__EXTRACTED RECORDS__:
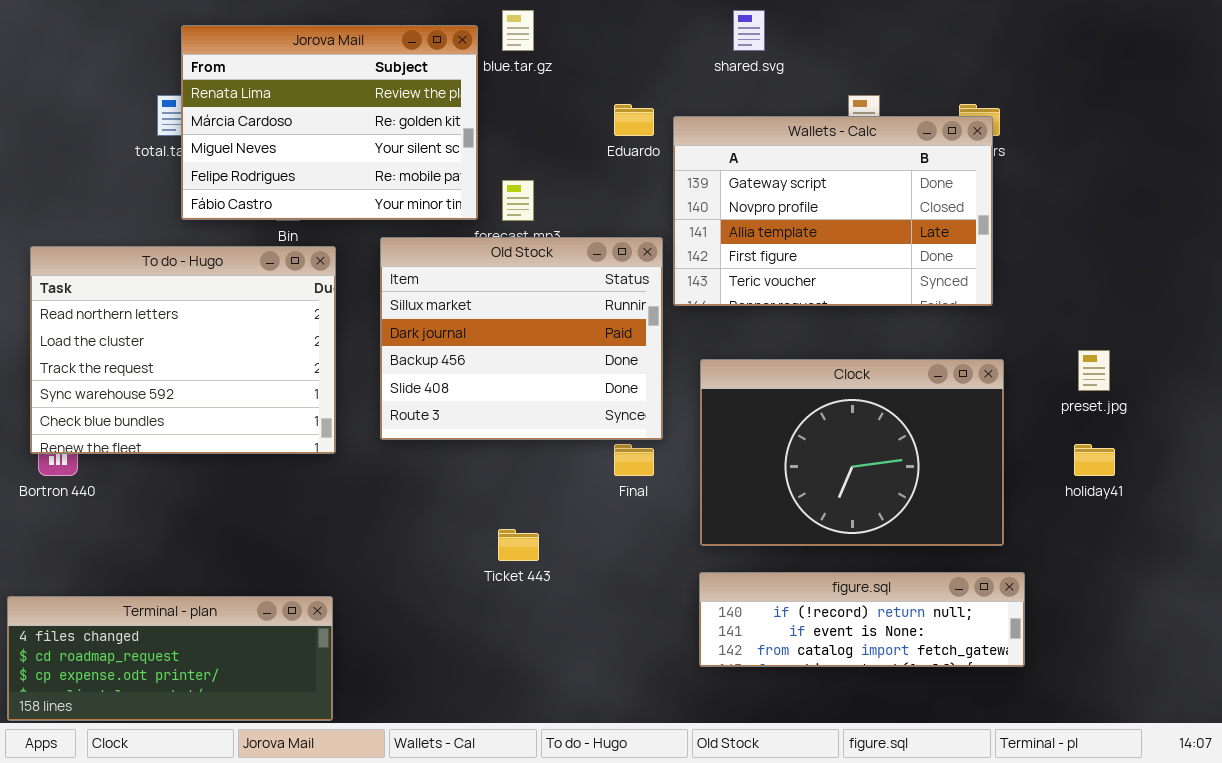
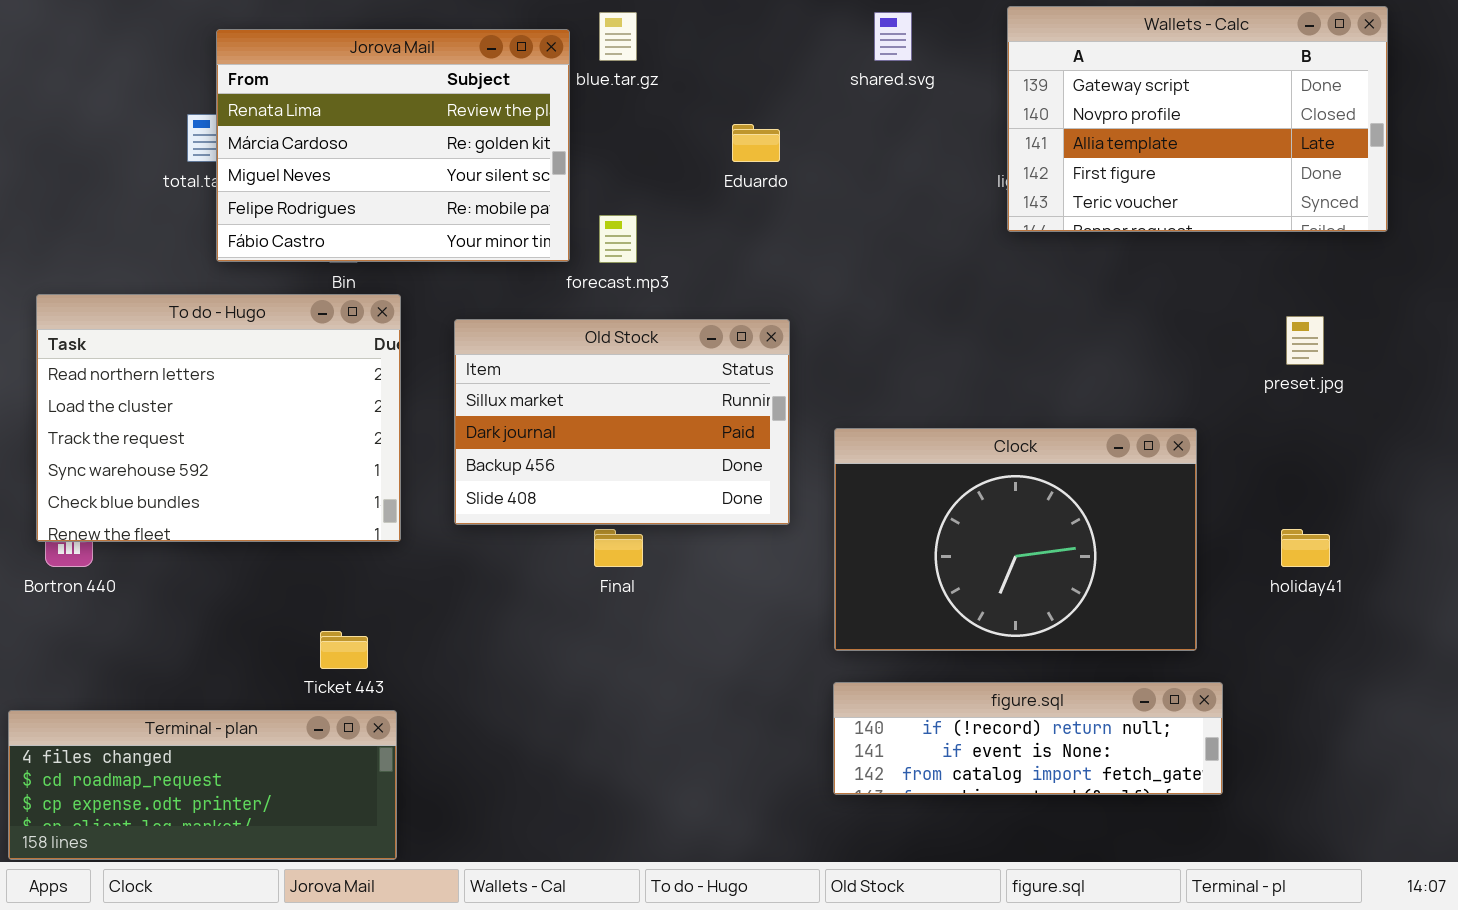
Wallets - Calc: [673,116,993,306] -> [1007,6,1388,232], moved
Old Stock: [380,237,663,440] -> [454,319,790,525], resized
preset.jpg: [1078,350,1110,391] -> [1286,316,1324,365], moved
Final: [614,444,654,476] -> [594,529,643,567], moved
Ticket 443: [498,529,539,561] -> [320,631,368,669], moved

__PROBLEM TO WORK ON__: The material should be returned verbatim, with all images omitted.

__RESULT OF THE TASK__:
Wallets - Calc: [673,116,993,306] -> [1007,6,1388,232], moved
Old Stock: [380,237,663,440] -> [454,319,790,525], resized
preset.jpg: [1078,350,1110,391] -> [1286,316,1324,365], moved
Final: [614,444,654,476] -> [594,529,643,567], moved
Ticket 443: [498,529,539,561] -> [320,631,368,669], moved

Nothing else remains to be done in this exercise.